Instructions for the task :: When you reach the line in the data below that contains "black box: 1 -> 3", please start repeating lines exactly, and stop after the line that contains "blue padlock: 1 -> 2", repeating nothing else.

(Data section begins)

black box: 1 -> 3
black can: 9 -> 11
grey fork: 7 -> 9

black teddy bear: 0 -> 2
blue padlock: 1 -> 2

(Data section ends)
(Data section begins)

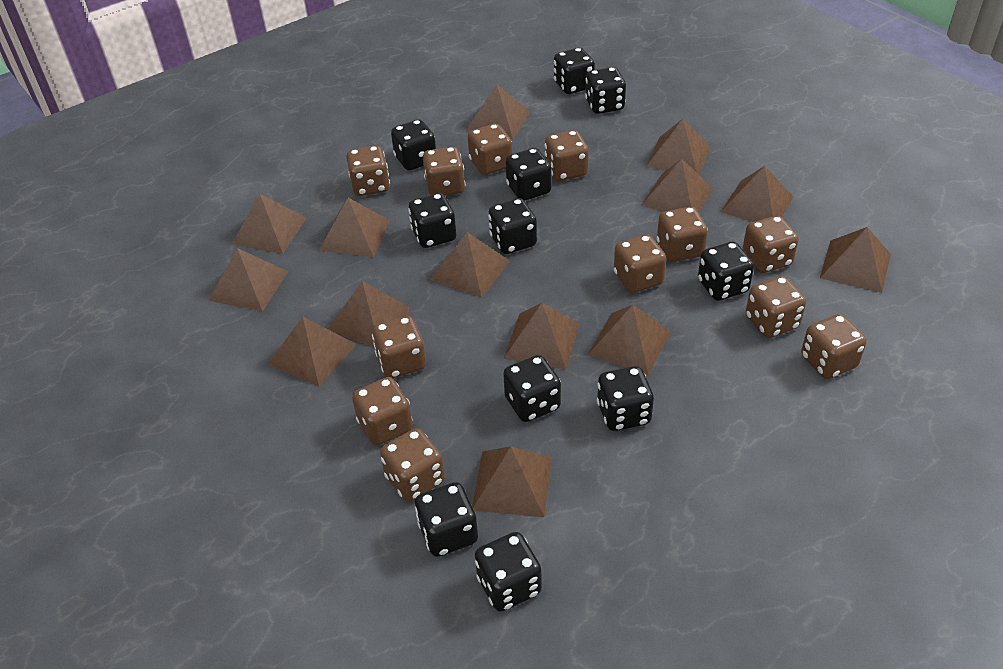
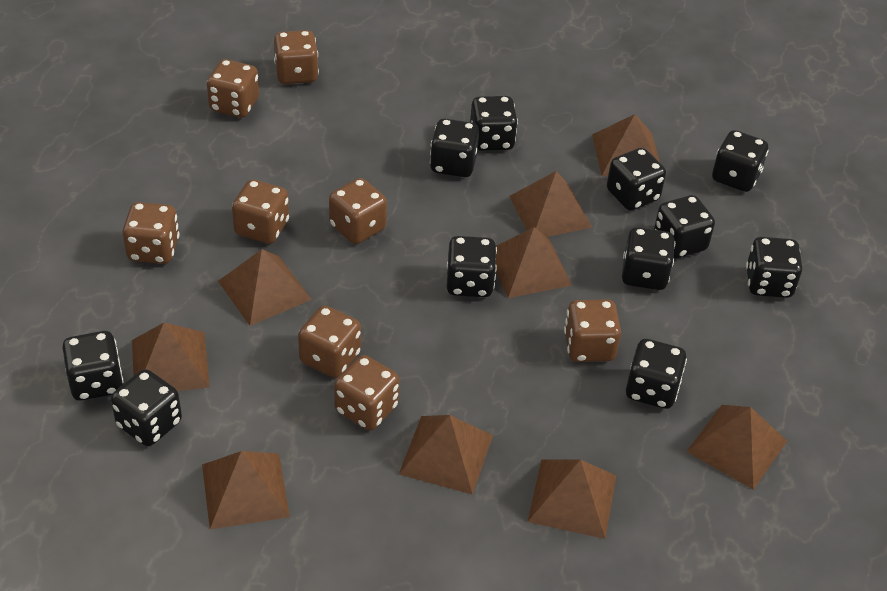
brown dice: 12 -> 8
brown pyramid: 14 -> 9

(Data section ends)
(Data section begins)

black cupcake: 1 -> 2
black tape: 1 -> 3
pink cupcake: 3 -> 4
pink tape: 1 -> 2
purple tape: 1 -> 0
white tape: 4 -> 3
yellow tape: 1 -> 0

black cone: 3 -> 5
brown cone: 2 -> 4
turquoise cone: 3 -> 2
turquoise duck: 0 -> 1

(Data section ends)

Answer to the exercise ::
black box: 1 -> 3
black can: 9 -> 11
grey fork: 7 -> 9

black teddy bear: 0 -> 2
blue padlock: 1 -> 2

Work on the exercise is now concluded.